**Task**
The result should be an exact copy of the lines from the one with "to (229, 393)" through the last line of the data below, both included.

[Records excerpted from a collection]
==*==
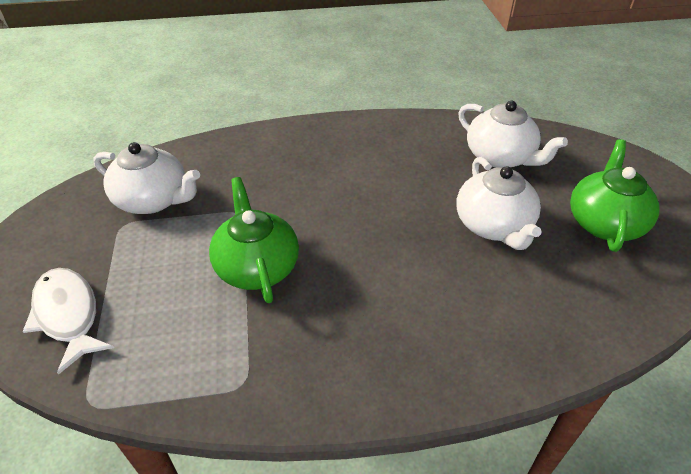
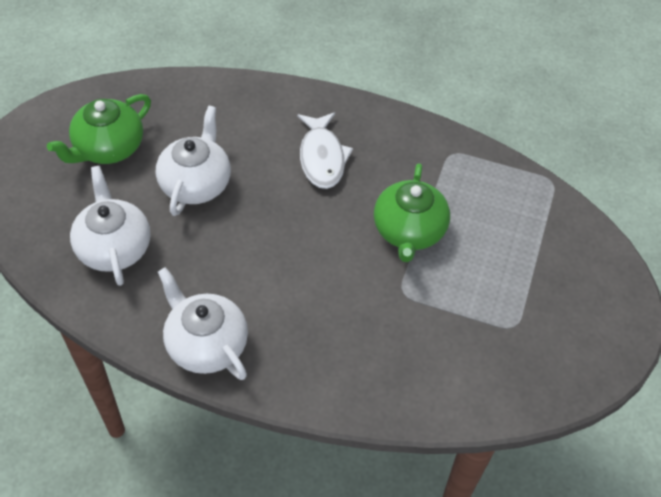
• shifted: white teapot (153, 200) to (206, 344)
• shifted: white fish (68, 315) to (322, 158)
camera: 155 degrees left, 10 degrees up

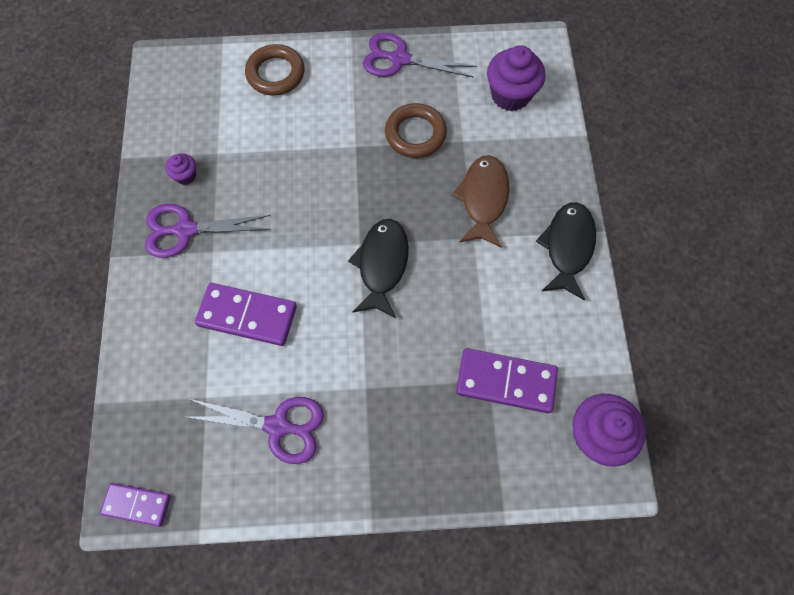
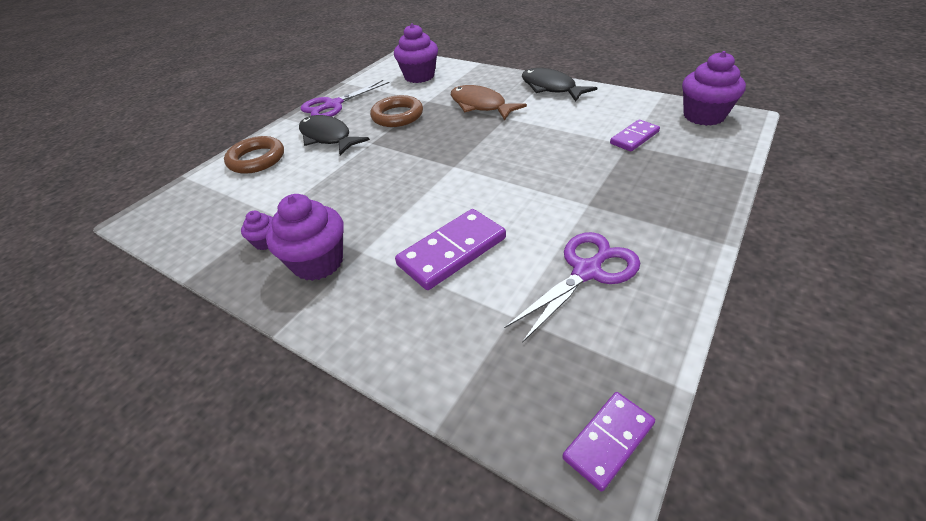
• swapped: purple scissors (185, 230) to purple cupcake (318, 262)
• shifted: black fish (382, 265) to (328, 137)
• scaled: purple domino (506, 381) = (634, 138) x0.61
camera: 50 degrees left, 25 degrees down

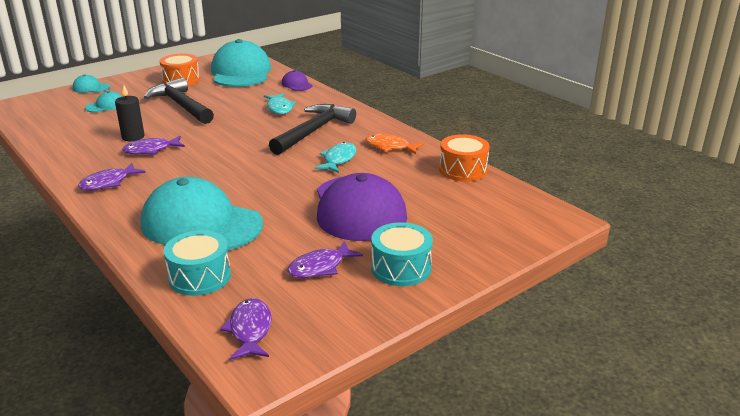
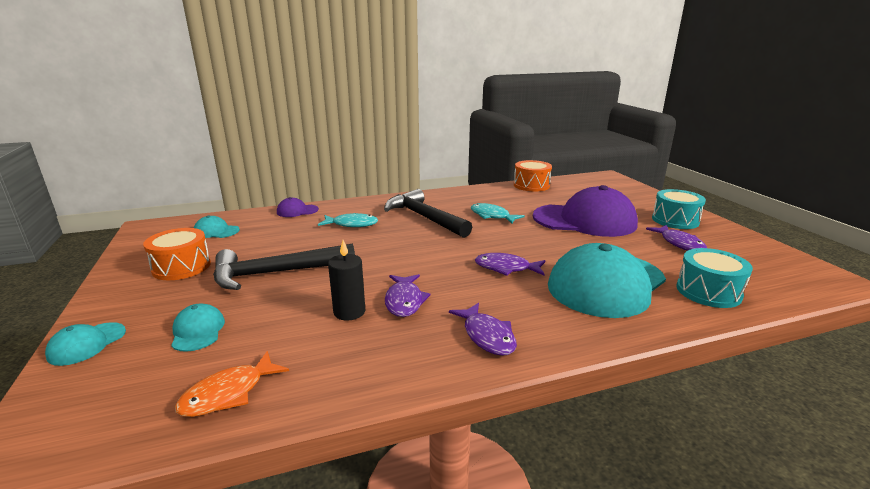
• scaled: turquoise cap (241, 72) = (216, 231) x0.42
• shifted: orange fish (390, 147) to (229, 393)
• shifted: purple fish (250, 330) to (506, 268)
camera: 70 degrees left, 5 degrees down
==*==
**Answer to the exercise**
• shifted: orange fish (390, 147) to (229, 393)
• shifted: purple fish (250, 330) to (506, 268)
camera: 70 degrees left, 5 degrees down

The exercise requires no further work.